* ASSIGNMENT
Pictures aside, print all of the data below exactly as written.

::::

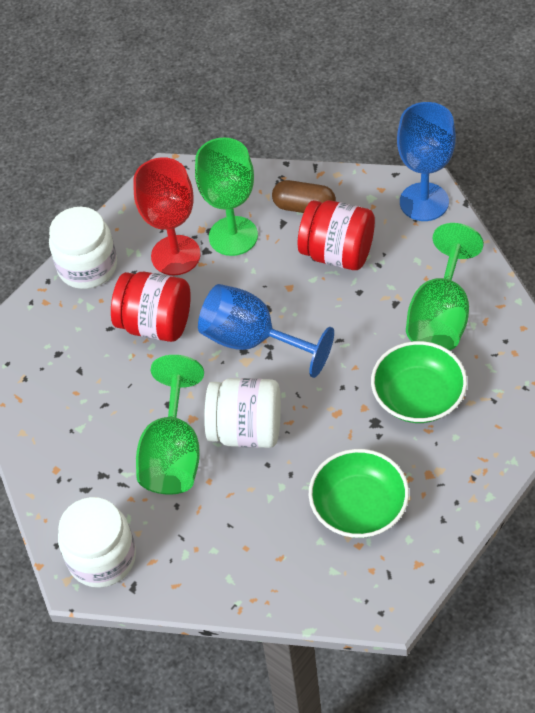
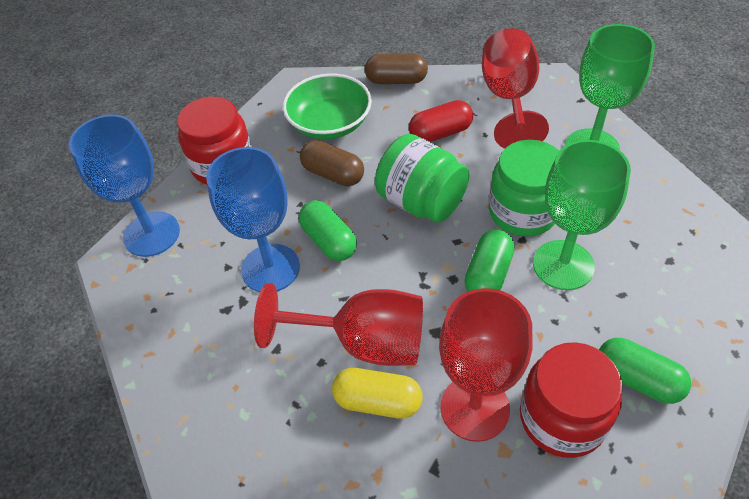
brown capsule: [272,180,336,213] = 1 -> [300,140,364,186] [365,53,428,84] = 2
green bowl: [309,449,409,538] [371,341,467,423] = 2 -> [283,73,372,139] = 1
green capsule: none = 0 -> [299,200,357,261] [464,229,515,291] [599,338,691,404] = 3
green goblet: [136,355,204,494] [195,137,258,256] [406,223,484,350] = 3 -> [533,140,631,290] [566,24,655,150] = 2
green jar: none = 0 -> [375,134,470,223] [489,140,559,236] = 2
red capsule: none = 0 -> [409,100,473,142] = 1
red goblet: [133,157,201,275] = 1 -> [254,283,423,366] [439,288,533,442] [482,28,549,149] = 3
white jar: [49,207,117,289] [58,497,136,588] [204,378,281,448] = 3 -> none = 0
yellow capsule: none = 0 -> [332,368,422,419] = 1

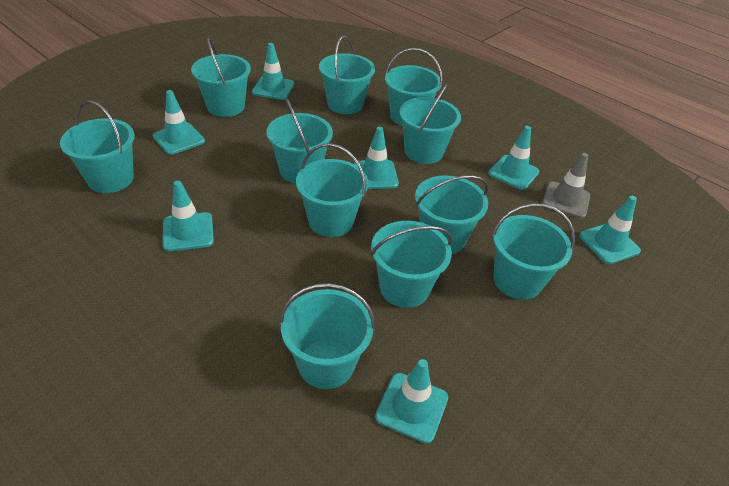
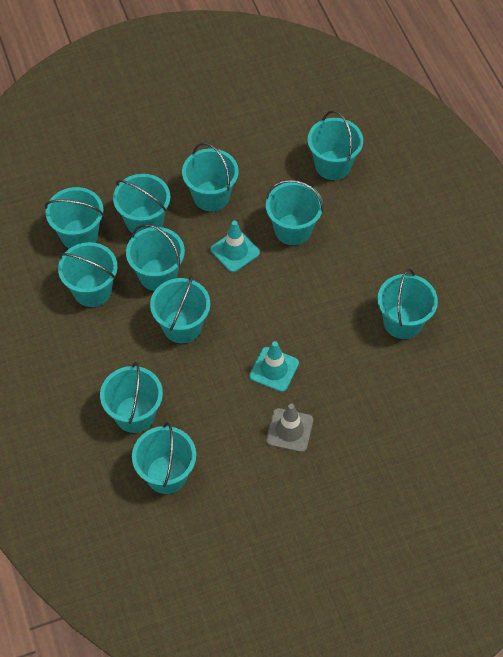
turquoise traffic cone: [153,90,205,155] [163,181,214,251] [252,43,294,100] [353,127,399,189] [375,359,448,444] [489,126,539,190] [579,196,641,264] = 7 -> [210,220,260,273] [249,341,299,392] = 2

::::

* WRITTEN RESPONSE
brown capsule: [272,180,336,213] = 1 -> [300,140,364,186] [365,53,428,84] = 2
green bowl: [309,449,409,538] [371,341,467,423] = 2 -> [283,73,372,139] = 1
green capsule: none = 0 -> [299,200,357,261] [464,229,515,291] [599,338,691,404] = 3
green goblet: [136,355,204,494] [195,137,258,256] [406,223,484,350] = 3 -> [533,140,631,290] [566,24,655,150] = 2
green jar: none = 0 -> [375,134,470,223] [489,140,559,236] = 2
red capsule: none = 0 -> [409,100,473,142] = 1
red goblet: [133,157,201,275] = 1 -> [254,283,423,366] [439,288,533,442] [482,28,549,149] = 3
white jar: [49,207,117,289] [58,497,136,588] [204,378,281,448] = 3 -> none = 0
yellow capsule: none = 0 -> [332,368,422,419] = 1

turquoise traffic cone: [153,90,205,155] [163,181,214,251] [252,43,294,100] [353,127,399,189] [375,359,448,444] [489,126,539,190] [579,196,641,264] = 7 -> [210,220,260,273] [249,341,299,392] = 2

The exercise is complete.